** Start RECORDS FOR THE TASK **

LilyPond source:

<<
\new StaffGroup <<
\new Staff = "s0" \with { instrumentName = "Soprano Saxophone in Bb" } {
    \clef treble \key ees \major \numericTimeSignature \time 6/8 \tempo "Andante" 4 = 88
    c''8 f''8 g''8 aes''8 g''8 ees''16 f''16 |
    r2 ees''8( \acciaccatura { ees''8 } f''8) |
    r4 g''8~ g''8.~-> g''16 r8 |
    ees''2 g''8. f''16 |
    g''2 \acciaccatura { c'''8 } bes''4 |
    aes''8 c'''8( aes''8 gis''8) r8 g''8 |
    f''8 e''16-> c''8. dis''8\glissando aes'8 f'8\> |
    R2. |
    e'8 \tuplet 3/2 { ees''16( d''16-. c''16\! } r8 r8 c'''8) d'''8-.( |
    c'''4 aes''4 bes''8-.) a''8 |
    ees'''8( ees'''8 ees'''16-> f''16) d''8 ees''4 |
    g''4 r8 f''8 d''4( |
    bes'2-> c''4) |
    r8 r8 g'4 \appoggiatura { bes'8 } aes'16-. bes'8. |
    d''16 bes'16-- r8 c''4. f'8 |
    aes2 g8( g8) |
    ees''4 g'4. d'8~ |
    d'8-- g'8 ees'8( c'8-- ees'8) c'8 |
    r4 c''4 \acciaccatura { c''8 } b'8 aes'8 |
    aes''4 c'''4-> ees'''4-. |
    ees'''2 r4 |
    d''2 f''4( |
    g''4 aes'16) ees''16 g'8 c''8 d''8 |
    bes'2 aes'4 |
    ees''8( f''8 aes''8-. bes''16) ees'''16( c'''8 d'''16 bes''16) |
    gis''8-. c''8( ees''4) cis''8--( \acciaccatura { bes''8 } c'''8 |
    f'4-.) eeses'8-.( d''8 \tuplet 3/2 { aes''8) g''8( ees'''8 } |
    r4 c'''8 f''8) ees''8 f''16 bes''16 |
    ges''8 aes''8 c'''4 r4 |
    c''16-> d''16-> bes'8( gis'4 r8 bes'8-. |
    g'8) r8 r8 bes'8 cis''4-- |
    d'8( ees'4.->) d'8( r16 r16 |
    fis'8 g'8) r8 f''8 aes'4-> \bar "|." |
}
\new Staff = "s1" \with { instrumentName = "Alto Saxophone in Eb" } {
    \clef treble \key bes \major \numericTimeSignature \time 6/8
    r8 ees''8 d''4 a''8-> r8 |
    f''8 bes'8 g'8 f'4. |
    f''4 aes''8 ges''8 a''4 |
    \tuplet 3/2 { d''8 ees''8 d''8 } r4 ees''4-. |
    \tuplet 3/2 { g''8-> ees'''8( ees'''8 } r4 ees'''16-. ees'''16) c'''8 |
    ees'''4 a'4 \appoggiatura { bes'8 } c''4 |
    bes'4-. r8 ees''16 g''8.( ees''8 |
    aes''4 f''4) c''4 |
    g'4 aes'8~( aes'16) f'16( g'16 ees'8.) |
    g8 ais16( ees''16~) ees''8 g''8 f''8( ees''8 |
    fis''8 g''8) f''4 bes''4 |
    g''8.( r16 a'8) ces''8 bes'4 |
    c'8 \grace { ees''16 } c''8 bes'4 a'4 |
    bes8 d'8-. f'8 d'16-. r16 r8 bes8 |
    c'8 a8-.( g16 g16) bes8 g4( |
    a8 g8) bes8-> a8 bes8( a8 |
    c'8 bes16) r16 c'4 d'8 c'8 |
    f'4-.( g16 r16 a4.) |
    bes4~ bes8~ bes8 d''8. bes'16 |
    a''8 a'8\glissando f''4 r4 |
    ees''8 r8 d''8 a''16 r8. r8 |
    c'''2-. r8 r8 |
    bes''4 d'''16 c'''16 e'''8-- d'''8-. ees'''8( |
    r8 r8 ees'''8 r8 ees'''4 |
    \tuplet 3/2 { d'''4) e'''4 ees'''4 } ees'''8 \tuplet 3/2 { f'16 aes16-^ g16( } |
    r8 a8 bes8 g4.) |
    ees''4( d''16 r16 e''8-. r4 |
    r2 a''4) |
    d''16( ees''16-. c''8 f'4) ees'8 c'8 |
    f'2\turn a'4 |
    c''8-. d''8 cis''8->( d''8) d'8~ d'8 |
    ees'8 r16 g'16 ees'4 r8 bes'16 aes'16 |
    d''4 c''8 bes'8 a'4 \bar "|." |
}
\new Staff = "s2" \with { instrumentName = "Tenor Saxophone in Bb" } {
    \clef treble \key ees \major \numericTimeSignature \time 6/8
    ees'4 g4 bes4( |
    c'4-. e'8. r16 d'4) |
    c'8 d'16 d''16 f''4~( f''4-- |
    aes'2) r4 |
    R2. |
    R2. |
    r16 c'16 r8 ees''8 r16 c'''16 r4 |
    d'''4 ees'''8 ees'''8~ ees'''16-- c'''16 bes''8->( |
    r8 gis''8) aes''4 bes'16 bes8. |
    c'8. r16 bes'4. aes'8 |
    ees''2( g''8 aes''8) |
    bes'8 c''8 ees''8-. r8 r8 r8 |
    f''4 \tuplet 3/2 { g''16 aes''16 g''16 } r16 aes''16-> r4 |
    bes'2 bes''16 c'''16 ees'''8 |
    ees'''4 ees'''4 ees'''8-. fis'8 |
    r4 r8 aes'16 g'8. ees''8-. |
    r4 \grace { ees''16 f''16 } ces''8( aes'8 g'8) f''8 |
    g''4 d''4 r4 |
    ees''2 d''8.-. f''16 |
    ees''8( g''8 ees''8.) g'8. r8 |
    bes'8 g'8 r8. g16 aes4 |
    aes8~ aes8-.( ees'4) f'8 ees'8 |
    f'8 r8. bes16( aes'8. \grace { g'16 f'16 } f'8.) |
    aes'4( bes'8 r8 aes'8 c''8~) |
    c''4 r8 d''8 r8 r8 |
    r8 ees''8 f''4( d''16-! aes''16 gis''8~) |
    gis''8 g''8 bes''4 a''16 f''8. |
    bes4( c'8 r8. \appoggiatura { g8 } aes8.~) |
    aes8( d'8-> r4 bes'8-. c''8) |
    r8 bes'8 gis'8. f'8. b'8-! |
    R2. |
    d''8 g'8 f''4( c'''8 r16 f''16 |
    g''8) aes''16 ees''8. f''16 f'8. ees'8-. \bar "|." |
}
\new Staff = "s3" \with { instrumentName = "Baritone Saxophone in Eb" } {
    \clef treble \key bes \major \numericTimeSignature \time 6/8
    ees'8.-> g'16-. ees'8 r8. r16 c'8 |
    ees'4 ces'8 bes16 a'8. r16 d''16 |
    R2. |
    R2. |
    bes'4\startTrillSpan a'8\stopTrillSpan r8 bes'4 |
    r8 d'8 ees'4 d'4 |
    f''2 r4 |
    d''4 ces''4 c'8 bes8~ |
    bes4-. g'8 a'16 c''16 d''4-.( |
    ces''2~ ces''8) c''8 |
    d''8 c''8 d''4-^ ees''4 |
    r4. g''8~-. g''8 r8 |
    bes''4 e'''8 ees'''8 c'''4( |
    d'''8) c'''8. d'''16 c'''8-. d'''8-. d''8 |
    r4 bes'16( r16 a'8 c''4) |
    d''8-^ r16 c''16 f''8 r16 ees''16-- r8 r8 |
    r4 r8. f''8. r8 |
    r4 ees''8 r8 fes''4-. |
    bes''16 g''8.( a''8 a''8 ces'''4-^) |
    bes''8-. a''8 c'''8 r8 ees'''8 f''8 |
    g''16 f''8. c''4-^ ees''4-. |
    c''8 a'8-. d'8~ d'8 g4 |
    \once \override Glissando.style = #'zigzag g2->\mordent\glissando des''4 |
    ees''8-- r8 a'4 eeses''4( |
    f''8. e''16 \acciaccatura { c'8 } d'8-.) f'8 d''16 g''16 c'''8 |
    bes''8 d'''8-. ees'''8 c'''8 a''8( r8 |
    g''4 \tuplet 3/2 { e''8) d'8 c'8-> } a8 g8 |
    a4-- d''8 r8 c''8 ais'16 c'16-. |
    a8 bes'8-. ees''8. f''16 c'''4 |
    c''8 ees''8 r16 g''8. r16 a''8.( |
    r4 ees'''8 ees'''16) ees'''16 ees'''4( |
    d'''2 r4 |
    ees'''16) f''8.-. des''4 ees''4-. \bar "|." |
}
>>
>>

** End RECORDS FOR THE TASK **

__DIRECTIVE__
Pull out every line of the data above that contains the string "glissando".

__EXERCISE RESULT__
    f''8 e''16-> c''8. dis''8\glissando aes'8 f'8\> |
    a''8 a'8\glissando f''4 r4 |
    \once \override Glissando.style = #'zigzag g2->\mordent\glissando des''4 |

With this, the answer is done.